** Provided entries **

- - - - - - -

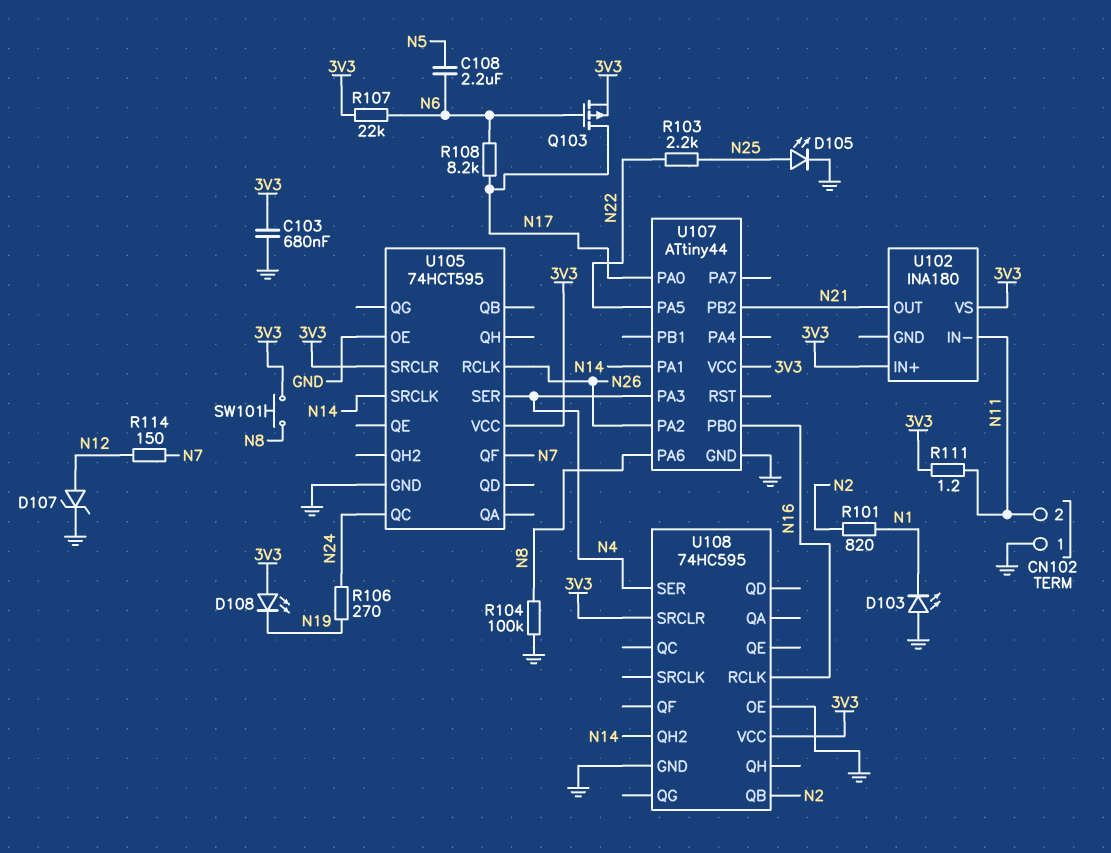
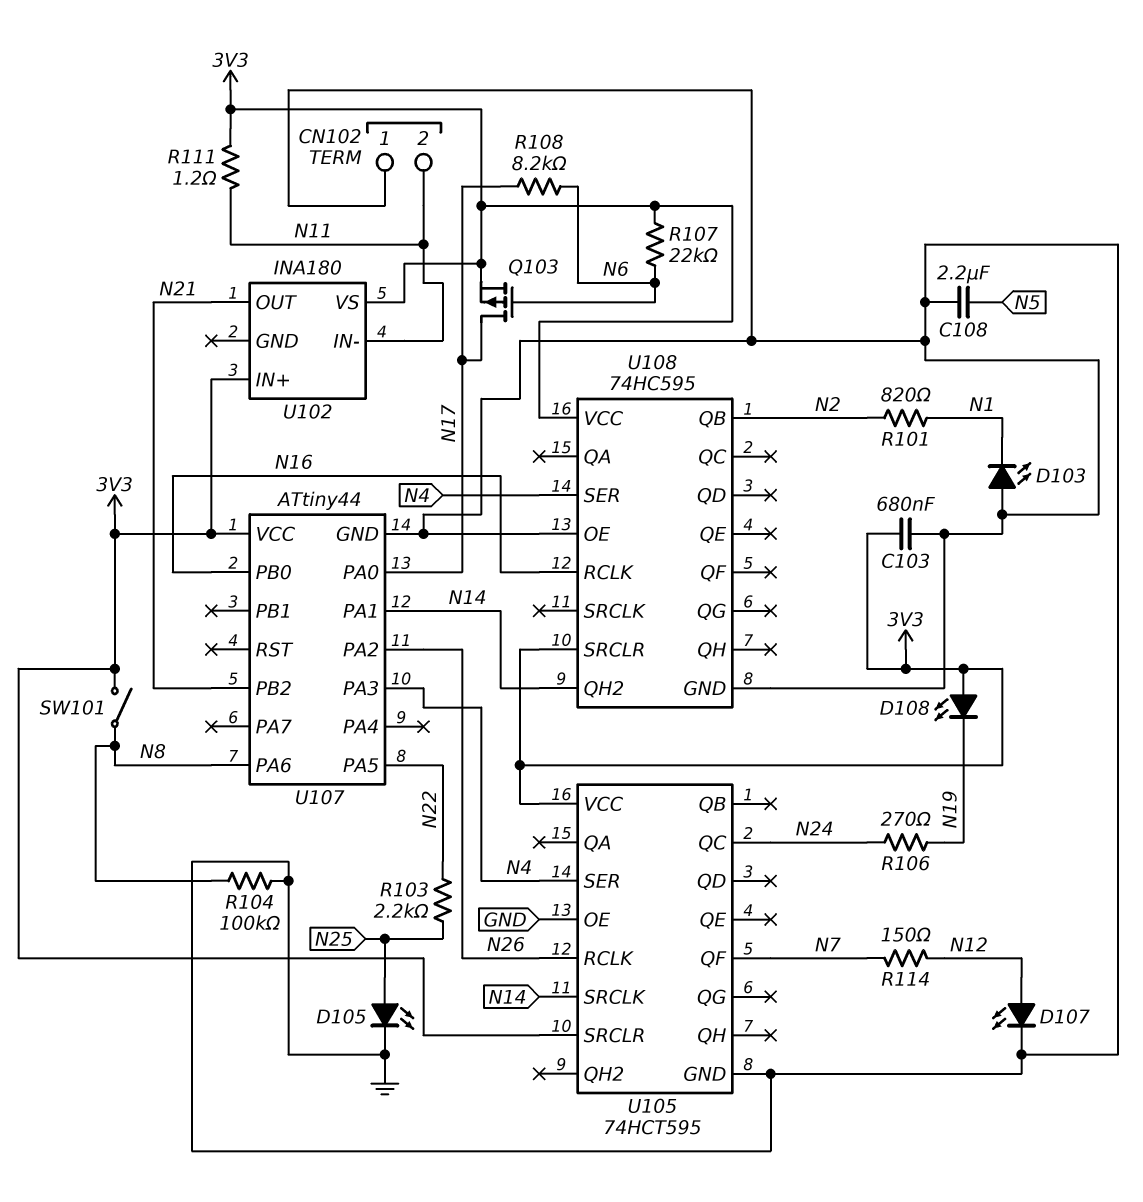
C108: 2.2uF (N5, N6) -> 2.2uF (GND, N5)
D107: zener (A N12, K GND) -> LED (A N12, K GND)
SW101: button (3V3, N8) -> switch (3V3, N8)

- - - - - - -

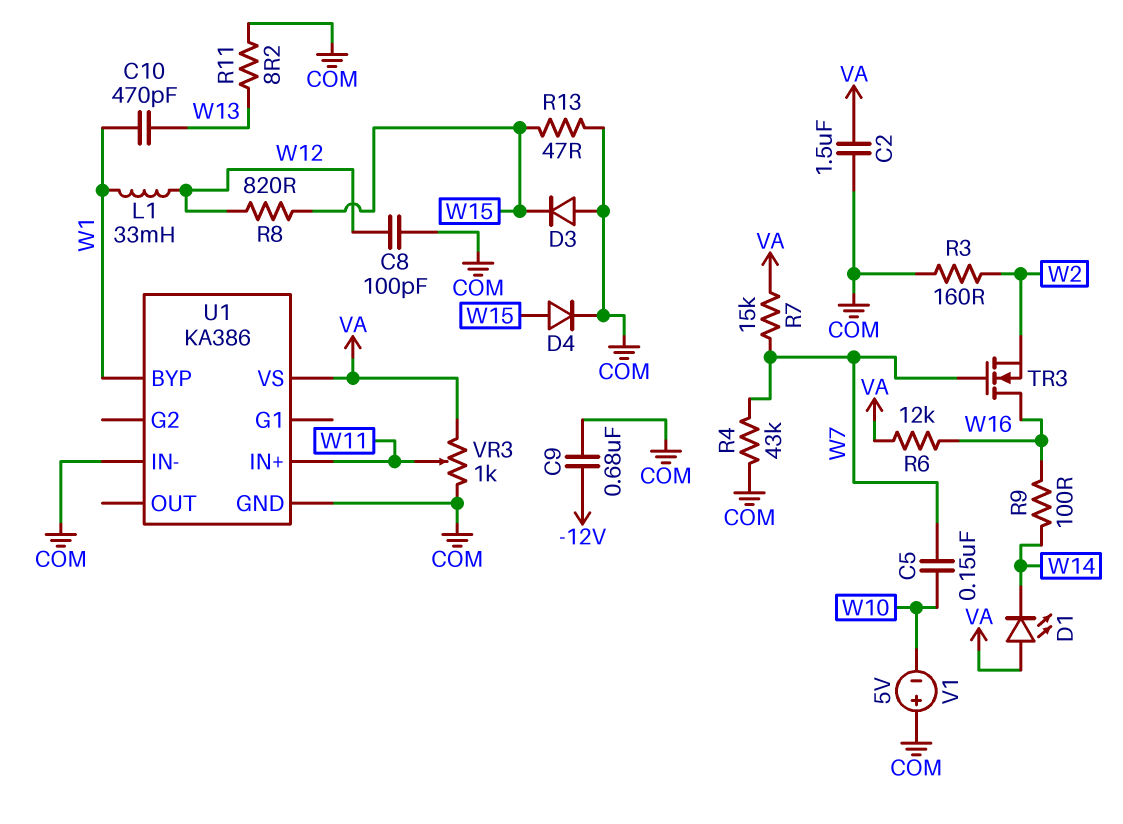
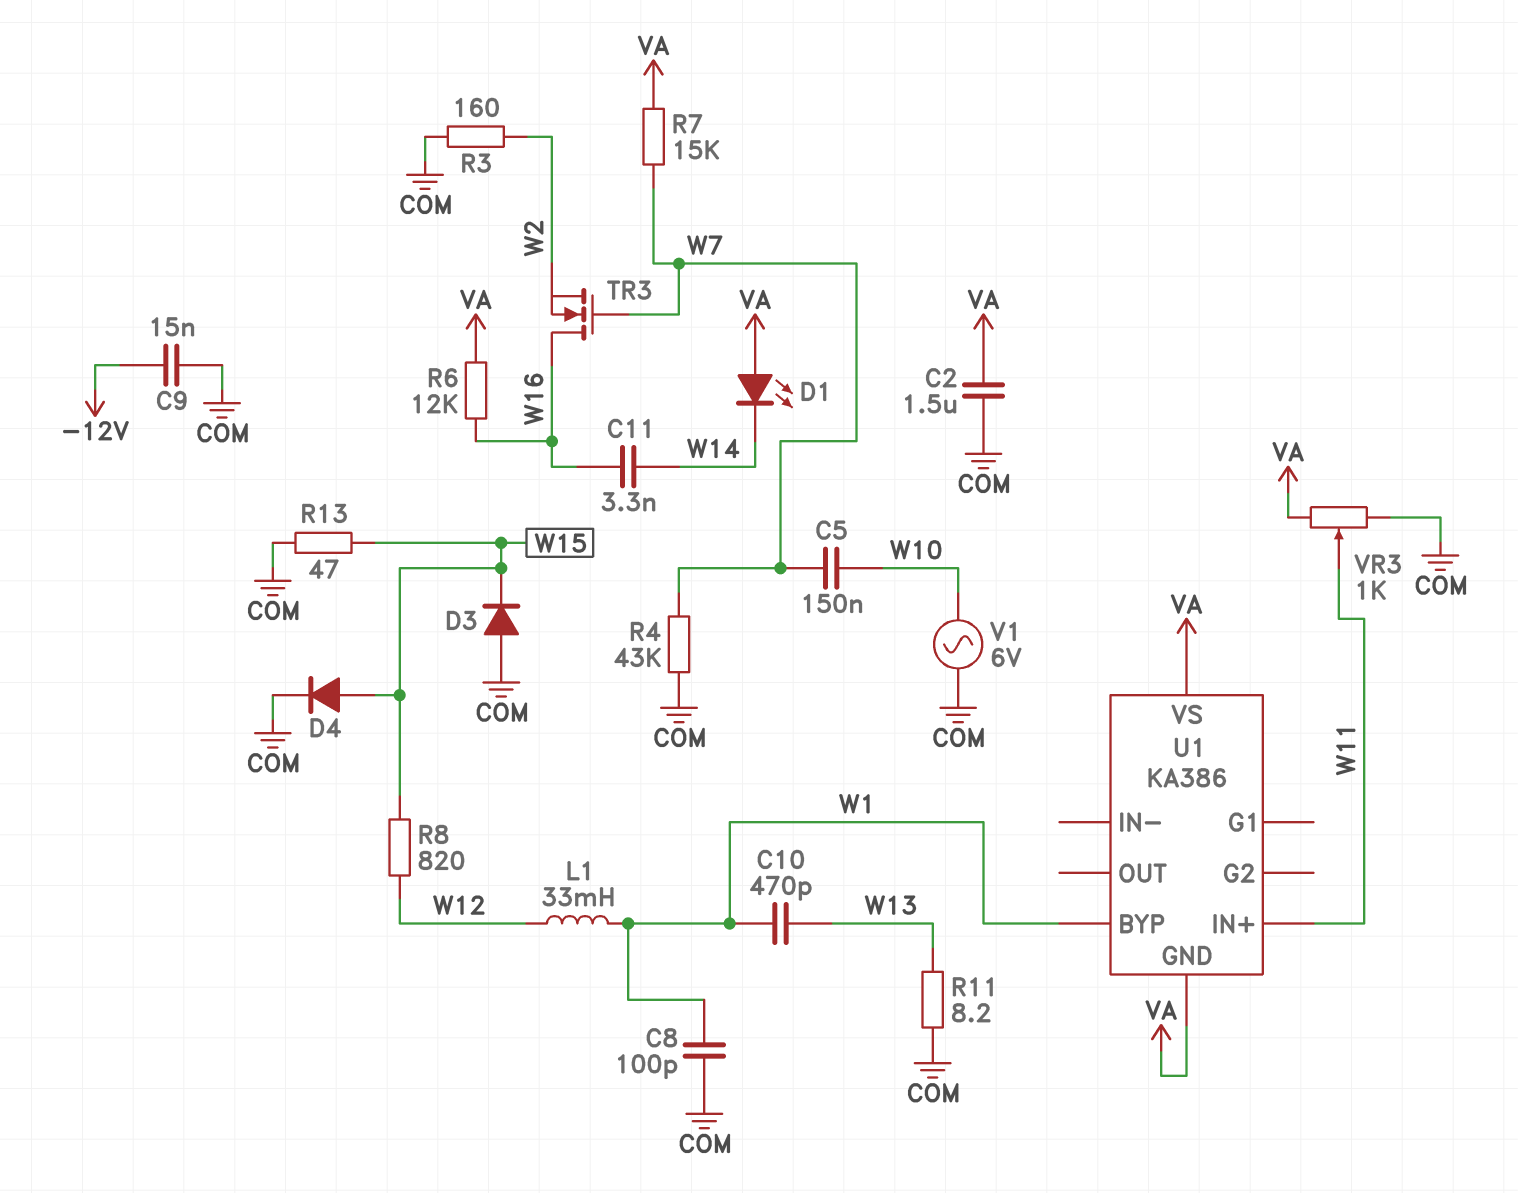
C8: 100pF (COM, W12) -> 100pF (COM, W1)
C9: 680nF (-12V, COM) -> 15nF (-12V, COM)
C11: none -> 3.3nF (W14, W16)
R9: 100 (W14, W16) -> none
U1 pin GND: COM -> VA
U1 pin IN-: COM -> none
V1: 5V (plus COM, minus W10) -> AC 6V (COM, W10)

- - - - - - -

** Task instructions **
Going back to the entries above, set down exactly the lines that begin at the one with "C108: 2.2uF (N5, N6) -> 2.2uF (GND, N5)" and end at the one with "SW101: button (3V3, N8) -> switch (3V3, N8)", both included, and nothing else.

** Written answer **
C108: 2.2uF (N5, N6) -> 2.2uF (GND, N5)
D107: zener (A N12, K GND) -> LED (A N12, K GND)
SW101: button (3V3, N8) -> switch (3V3, N8)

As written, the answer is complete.